For the word "robot", find each line in the entries where it occurs and copy that line.
========================
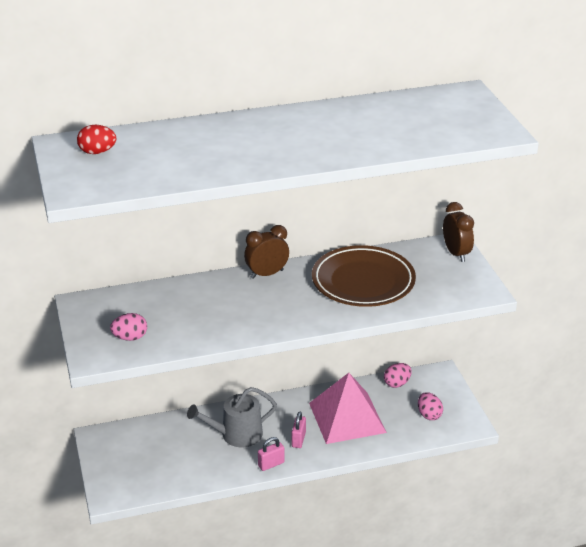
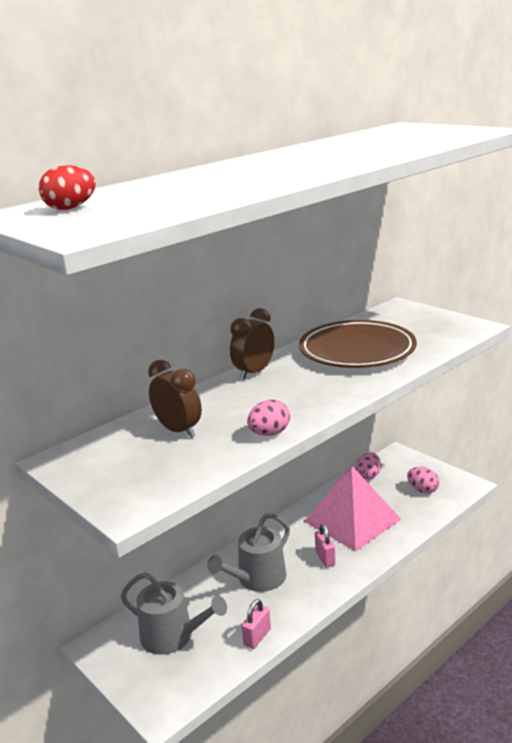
camera: 25 degrees left, 10 degrees down
(130, 338) = (157, 472): pink egg -> pink egg (269, 433)
(149, 451) = (173, 636): none -> grey watering can
(271, 464) = (319, 593): pink padlock -> pink padlock (257, 637)
(456, 253) = (412, 311): brown clock -> brown clock (178, 430)

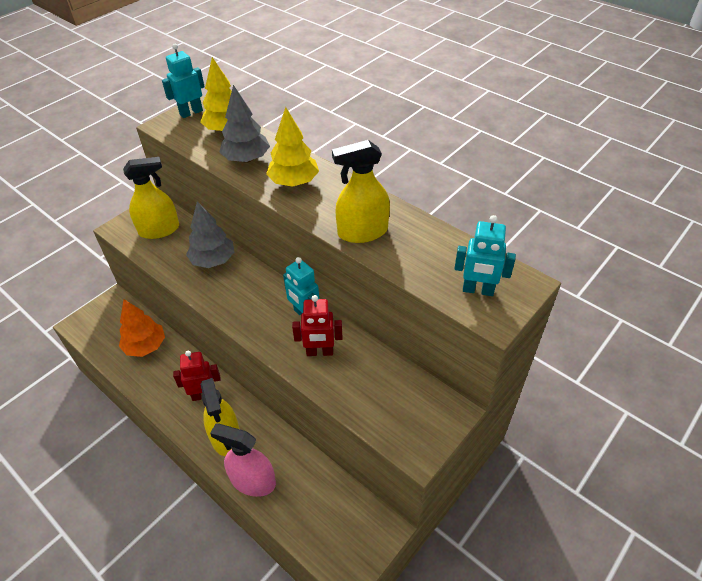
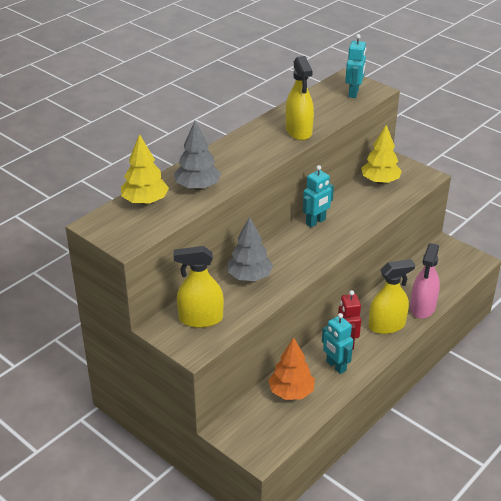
camera: 90 degrees left, 10 degrees down
(159, 230) = (200, 319): yellow spray bottle -> yellow spray bottle turned 75 degrees counterclockwise
(191, 112) = (106, 226): turquoise robot -> turquoise robot (335, 366)
(294, 182) = (235, 161): yellow tree -> yellow tree (380, 181)
(319, 352) = (353, 214): red robot -> none

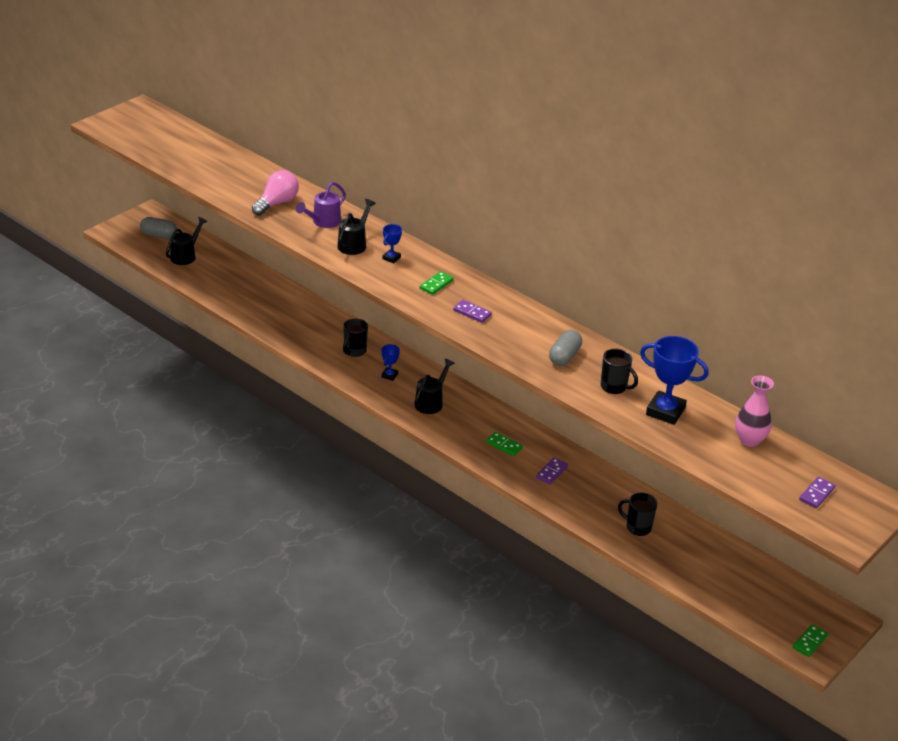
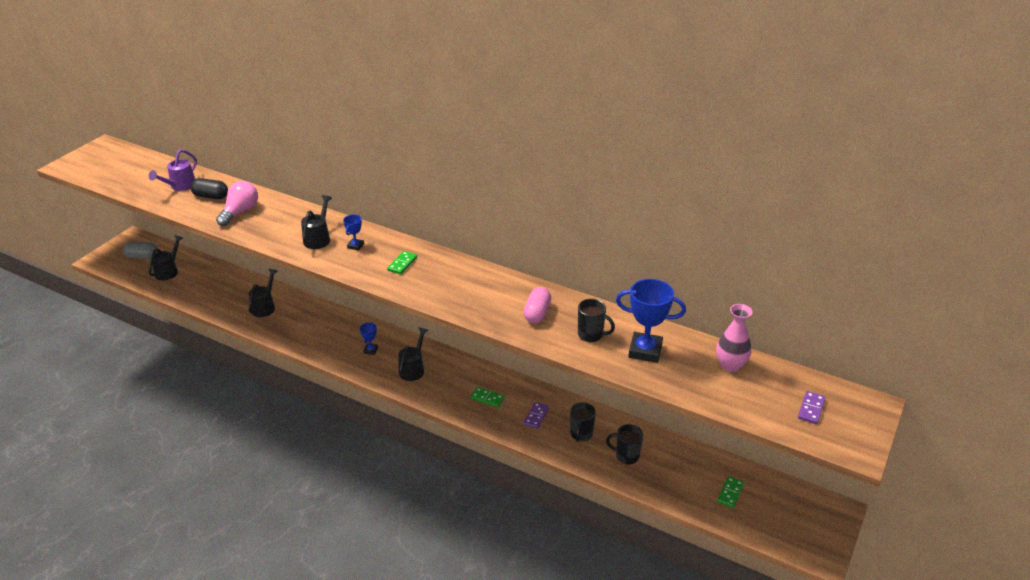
camera: 10 degrees left, 0 degrees up
(248, 181) = (211, 196): none -> black capsule
(283, 311) = (265, 307): none -> black watering can
(323, 222) = (286, 222): purple watering can -> purple watering can (180, 186)
(354, 351) = (335, 333): black mug -> black mug (581, 434)
(472, 313) = (441, 285): purple domino -> none
(564, 357) = (537, 313): grey capsule -> pink capsule
(809, 642) = (813, 541): green domino -> green domino (730, 493)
========================
WORKED SOLUTION>
(191, 112) = (106, 226): turquoise robot -> turquoise robot (335, 366)
(319, 352) = (353, 214): red robot -> none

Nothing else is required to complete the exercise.